▶ [Task goal]: Below are the records; copy exactly the stretch from the line containing "AUDIO1: DY-SV5W -> JQ6500" through the line containing "DRIVER pin IN2: GP19 -> GP11", both ends included, and nothing else.

───── Records supplied

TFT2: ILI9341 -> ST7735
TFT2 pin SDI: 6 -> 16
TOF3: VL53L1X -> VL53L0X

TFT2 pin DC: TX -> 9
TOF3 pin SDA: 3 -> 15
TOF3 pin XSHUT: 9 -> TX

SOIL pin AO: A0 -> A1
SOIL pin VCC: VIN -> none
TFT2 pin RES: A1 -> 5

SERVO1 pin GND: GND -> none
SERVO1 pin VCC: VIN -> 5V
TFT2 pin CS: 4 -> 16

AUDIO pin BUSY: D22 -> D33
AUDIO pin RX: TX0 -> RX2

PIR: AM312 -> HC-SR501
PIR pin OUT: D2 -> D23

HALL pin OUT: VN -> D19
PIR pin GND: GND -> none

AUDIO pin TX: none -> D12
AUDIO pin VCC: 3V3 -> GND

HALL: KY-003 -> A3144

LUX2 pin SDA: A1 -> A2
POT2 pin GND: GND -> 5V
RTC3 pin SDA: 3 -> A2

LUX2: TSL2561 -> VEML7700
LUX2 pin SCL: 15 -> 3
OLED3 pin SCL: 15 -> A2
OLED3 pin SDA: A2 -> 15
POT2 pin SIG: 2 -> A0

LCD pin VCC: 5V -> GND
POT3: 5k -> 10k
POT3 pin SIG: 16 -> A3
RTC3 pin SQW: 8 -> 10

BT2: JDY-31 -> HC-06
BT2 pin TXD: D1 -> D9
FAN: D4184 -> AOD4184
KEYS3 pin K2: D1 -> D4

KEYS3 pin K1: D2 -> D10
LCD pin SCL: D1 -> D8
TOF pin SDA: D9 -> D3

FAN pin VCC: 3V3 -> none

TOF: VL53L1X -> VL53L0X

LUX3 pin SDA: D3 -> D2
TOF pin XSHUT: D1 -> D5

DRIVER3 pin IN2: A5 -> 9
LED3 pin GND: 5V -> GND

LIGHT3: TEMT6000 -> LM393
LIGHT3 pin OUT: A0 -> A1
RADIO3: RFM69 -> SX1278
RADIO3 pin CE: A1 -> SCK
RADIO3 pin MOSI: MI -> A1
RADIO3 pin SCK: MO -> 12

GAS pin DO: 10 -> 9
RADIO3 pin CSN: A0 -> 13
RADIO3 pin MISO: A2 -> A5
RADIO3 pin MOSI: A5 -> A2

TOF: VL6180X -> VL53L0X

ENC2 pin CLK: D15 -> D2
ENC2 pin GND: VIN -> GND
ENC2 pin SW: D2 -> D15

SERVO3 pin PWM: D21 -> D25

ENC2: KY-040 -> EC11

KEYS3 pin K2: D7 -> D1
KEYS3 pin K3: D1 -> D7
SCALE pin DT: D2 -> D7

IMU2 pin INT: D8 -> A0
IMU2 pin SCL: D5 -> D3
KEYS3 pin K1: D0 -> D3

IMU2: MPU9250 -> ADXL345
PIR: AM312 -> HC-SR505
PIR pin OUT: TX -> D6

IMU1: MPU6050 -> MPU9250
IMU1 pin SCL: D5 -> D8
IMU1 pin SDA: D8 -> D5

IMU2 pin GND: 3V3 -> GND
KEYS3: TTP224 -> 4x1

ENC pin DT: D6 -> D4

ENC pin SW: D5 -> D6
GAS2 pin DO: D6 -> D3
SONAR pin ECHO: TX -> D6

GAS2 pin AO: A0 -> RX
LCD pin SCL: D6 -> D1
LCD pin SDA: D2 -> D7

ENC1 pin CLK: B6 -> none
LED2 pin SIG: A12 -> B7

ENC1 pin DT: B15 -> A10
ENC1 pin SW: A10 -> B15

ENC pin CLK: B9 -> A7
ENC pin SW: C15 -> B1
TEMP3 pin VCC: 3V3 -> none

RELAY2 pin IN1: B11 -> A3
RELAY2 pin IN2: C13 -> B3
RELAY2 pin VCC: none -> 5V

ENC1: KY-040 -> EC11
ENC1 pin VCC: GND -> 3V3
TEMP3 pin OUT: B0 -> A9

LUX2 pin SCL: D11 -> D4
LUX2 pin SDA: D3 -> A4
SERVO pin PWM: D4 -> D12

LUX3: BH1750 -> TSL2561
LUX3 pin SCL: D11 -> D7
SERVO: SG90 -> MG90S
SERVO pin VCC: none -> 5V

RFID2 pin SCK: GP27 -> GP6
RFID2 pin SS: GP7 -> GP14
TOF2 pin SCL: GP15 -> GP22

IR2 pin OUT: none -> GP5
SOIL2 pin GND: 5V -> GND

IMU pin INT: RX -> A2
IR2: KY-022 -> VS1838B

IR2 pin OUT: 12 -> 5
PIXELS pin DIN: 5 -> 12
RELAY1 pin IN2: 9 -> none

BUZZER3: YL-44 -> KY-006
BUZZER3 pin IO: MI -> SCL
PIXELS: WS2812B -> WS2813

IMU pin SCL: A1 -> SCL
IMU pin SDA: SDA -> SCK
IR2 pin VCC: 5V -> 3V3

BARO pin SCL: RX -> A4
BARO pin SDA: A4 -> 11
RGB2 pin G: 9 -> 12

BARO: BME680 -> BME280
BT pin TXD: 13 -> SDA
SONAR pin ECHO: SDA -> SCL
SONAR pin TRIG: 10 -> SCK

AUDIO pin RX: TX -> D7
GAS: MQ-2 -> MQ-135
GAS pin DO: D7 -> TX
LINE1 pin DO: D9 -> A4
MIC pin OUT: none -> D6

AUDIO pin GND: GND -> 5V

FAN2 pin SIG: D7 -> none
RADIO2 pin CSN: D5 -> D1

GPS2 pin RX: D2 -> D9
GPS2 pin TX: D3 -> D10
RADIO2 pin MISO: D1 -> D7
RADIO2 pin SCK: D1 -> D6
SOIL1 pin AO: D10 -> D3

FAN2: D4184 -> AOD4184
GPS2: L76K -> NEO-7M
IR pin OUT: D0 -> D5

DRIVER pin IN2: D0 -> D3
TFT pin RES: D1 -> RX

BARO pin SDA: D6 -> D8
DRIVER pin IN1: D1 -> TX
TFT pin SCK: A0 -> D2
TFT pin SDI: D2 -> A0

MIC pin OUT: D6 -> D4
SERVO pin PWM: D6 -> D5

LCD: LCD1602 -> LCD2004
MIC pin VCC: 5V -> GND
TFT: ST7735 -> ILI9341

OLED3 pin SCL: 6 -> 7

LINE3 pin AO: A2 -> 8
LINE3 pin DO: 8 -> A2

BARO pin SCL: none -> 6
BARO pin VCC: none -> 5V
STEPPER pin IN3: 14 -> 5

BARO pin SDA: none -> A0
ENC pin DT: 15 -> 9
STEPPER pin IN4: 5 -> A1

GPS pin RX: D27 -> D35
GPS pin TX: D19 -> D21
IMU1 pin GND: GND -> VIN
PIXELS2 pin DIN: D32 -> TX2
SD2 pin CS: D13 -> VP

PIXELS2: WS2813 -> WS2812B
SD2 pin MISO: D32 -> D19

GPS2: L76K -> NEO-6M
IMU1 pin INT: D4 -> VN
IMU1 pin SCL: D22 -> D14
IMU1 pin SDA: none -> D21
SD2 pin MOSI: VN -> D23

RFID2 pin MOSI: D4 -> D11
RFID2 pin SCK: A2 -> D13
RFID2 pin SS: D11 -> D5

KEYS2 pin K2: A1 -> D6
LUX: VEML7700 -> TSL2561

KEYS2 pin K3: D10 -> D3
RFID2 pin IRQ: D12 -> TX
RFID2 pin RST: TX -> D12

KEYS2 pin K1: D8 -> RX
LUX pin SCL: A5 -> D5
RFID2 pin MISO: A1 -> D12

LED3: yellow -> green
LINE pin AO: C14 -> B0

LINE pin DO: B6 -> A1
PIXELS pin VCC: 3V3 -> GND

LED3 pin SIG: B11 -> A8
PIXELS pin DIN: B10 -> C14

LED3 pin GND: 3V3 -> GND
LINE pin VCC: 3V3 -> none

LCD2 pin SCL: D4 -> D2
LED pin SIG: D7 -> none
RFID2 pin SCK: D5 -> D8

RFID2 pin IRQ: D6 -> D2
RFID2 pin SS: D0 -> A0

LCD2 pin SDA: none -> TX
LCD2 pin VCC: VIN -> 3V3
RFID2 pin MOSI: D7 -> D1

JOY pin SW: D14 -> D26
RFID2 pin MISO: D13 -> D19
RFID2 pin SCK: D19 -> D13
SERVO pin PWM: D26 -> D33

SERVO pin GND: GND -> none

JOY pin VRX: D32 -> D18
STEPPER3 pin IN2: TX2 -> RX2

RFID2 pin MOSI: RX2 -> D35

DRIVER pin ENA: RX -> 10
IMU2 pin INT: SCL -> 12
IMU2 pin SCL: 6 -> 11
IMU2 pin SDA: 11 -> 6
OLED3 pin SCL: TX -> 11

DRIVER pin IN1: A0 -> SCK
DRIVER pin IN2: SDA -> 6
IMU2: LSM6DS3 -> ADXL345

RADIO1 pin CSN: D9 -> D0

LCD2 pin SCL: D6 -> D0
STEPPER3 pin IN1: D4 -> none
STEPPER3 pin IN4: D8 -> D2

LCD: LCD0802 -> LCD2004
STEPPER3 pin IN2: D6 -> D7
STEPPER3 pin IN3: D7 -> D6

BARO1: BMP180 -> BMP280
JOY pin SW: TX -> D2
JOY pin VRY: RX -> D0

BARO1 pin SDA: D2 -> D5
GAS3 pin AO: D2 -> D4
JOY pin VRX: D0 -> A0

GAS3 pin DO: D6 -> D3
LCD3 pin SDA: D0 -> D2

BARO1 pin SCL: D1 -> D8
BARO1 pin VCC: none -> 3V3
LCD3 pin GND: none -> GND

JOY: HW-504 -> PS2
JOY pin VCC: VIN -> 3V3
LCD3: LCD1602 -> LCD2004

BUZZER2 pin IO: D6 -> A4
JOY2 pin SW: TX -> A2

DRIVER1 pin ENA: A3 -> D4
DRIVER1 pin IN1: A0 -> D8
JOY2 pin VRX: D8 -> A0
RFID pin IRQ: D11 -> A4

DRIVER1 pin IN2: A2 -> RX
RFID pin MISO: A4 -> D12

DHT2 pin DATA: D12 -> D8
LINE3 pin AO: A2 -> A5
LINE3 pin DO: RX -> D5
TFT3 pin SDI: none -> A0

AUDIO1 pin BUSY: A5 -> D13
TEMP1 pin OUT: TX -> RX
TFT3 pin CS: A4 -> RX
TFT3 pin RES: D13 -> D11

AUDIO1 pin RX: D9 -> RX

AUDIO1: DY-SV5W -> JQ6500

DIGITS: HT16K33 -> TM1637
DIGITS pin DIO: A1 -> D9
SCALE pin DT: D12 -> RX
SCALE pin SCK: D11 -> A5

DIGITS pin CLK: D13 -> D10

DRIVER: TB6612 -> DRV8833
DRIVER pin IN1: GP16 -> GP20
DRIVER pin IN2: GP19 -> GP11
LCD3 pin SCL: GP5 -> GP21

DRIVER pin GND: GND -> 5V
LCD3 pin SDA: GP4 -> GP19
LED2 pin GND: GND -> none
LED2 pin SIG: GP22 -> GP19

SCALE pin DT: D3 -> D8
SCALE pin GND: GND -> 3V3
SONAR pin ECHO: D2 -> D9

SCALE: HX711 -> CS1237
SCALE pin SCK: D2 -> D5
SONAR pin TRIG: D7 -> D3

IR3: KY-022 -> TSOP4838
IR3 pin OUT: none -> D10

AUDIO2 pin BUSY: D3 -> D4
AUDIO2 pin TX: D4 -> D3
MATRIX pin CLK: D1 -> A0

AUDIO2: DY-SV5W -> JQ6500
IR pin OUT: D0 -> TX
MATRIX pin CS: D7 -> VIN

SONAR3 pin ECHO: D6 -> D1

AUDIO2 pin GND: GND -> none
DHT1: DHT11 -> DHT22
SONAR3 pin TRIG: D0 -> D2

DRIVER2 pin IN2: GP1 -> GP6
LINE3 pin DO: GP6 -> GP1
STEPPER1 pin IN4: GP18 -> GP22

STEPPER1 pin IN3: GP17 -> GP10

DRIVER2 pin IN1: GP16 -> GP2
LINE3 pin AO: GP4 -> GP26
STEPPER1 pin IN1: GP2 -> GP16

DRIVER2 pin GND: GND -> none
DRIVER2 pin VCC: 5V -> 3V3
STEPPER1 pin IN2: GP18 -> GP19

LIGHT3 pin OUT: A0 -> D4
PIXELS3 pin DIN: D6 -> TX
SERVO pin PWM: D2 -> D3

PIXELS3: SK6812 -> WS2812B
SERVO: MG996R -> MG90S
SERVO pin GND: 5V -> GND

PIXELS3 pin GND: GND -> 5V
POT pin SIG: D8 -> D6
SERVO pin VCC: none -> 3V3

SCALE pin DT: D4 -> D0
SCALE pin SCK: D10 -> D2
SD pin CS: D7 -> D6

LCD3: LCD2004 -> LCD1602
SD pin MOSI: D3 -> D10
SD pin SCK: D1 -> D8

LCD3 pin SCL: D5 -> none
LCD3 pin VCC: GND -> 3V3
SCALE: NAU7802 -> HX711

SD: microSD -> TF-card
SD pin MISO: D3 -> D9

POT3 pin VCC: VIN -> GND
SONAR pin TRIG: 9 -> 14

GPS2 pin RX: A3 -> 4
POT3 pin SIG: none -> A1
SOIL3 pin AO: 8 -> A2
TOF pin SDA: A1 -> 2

──────────

▶ [Exercise answer]:
AUDIO1: DY-SV5W -> JQ6500

DIGITS: HT16K33 -> TM1637
DIGITS pin DIO: A1 -> D9
SCALE pin DT: D12 -> RX
SCALE pin SCK: D11 -> A5

DIGITS pin CLK: D13 -> D10

DRIVER: TB6612 -> DRV8833
DRIVER pin IN1: GP16 -> GP20
DRIVER pin IN2: GP19 -> GP11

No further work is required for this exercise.